* Work instruction *
Repeat exactly, and nothing more, the lines from the one that includes "D3: diode (A N011, K N012) -> none" through the final line of the entries; skip the pictures.

* Data records *
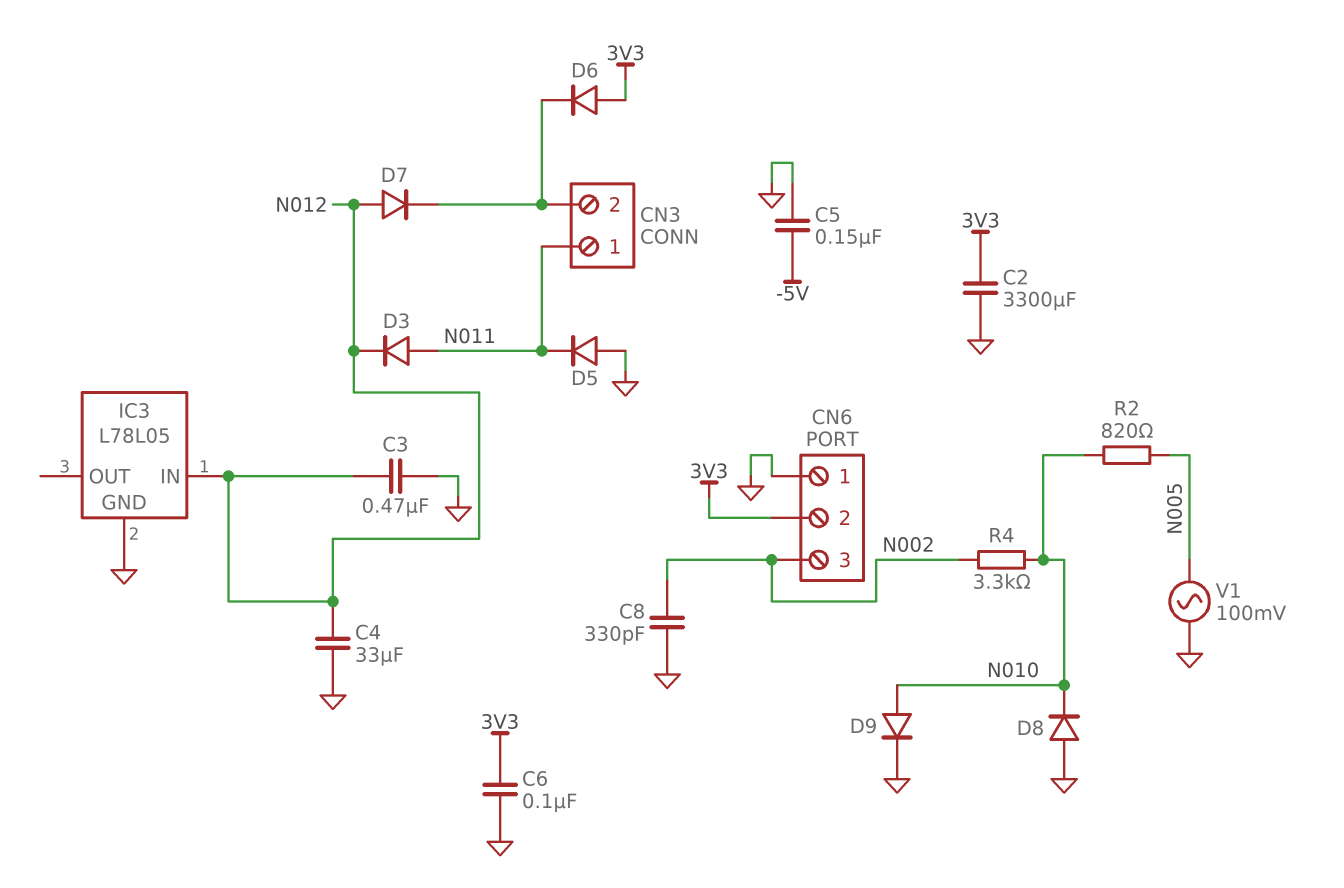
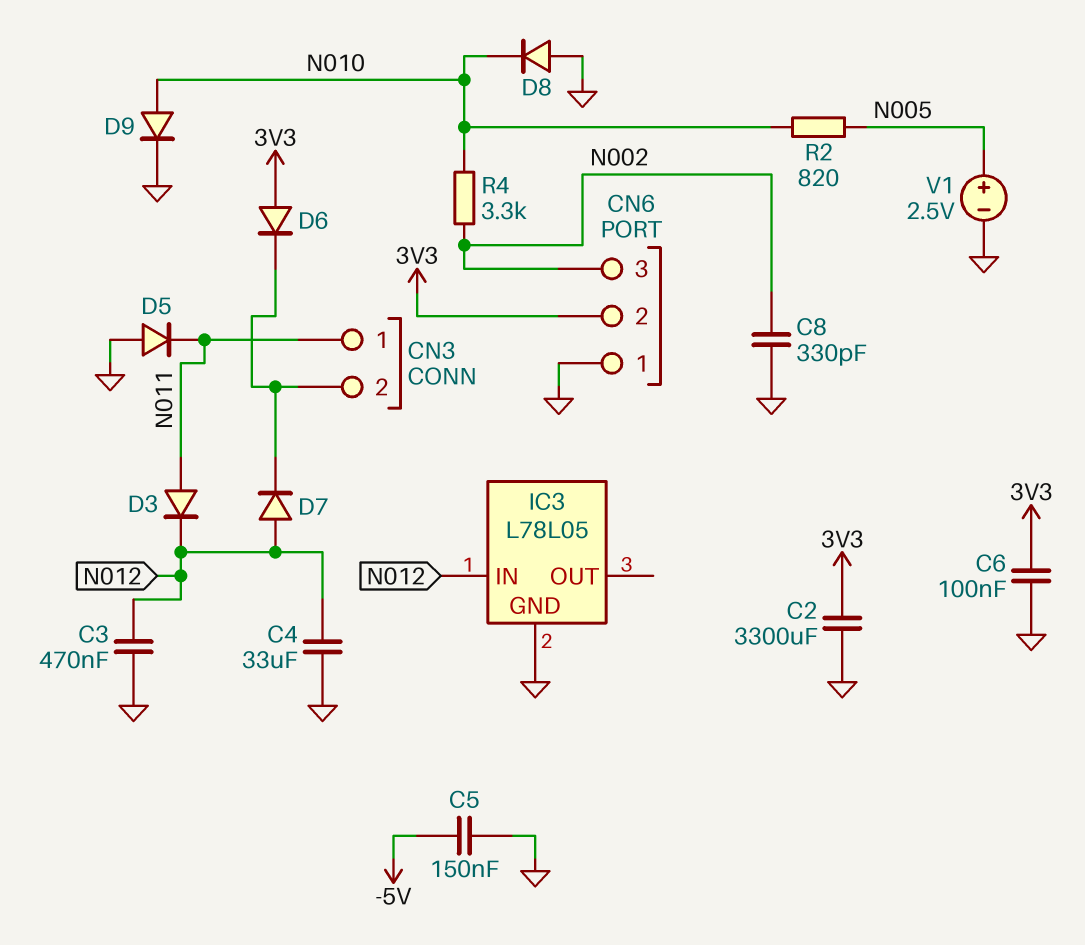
V1: AC 100mV (GND, N005) -> 2.5V (plus N005, minus GND)

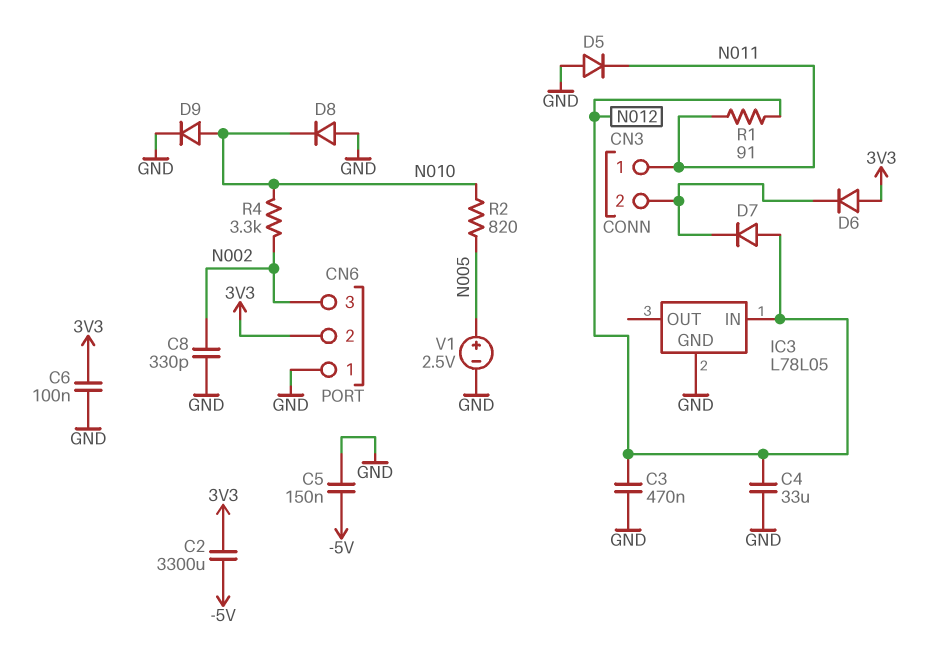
C2: 3300uF (3V3, GND) -> 3300uF (-5V, 3V3)
D3: diode (A N011, K N012) -> none
R1: none -> 91 (N011, N012)

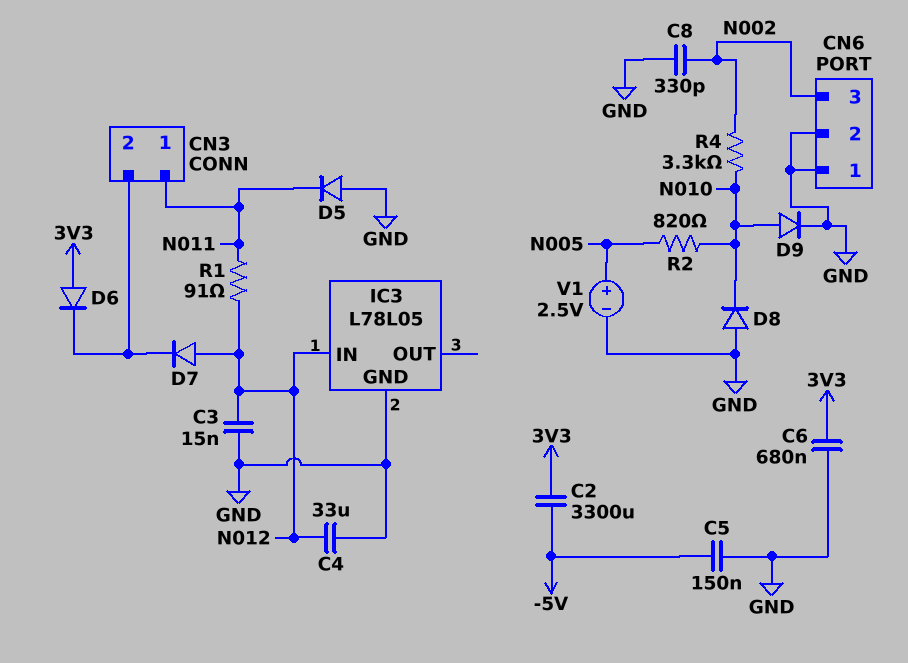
C3: 470nF (GND, N012) -> 15nF (GND, N012)
C6: 100nF (3V3, GND) -> 680nF (3V3, GND)
CN6 pin 2: 3V3 -> GND

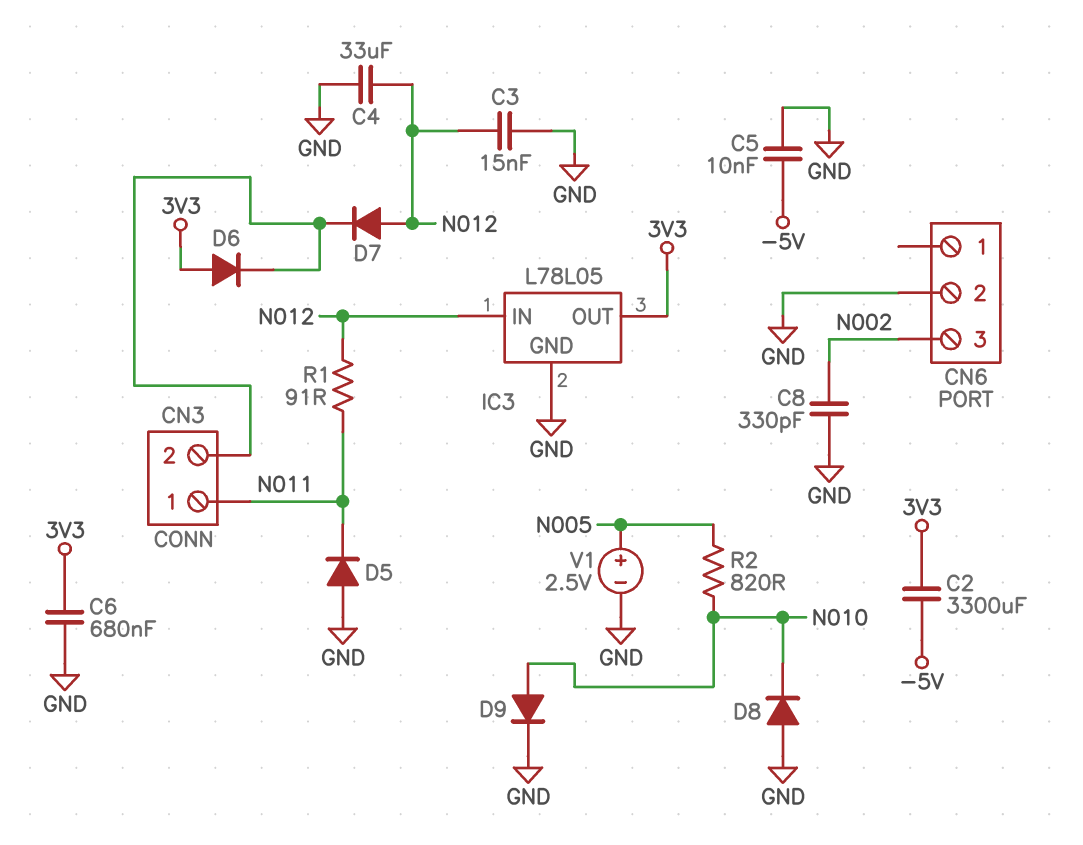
C5: 150nF (-5V, GND) -> 10nF (-5V, GND)
CN6 pin 1: GND -> none
IC3 pin OUT: none -> 3V3
R4: 3.3k (N002, N010) -> none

* Exercise result *
D3: diode (A N011, K N012) -> none
R1: none -> 91 (N011, N012)

C3: 470nF (GND, N012) -> 15nF (GND, N012)
C6: 100nF (3V3, GND) -> 680nF (3V3, GND)
CN6 pin 2: 3V3 -> GND

C5: 150nF (-5V, GND) -> 10nF (-5V, GND)
CN6 pin 1: GND -> none
IC3 pin OUT: none -> 3V3
R4: 3.3k (N002, N010) -> none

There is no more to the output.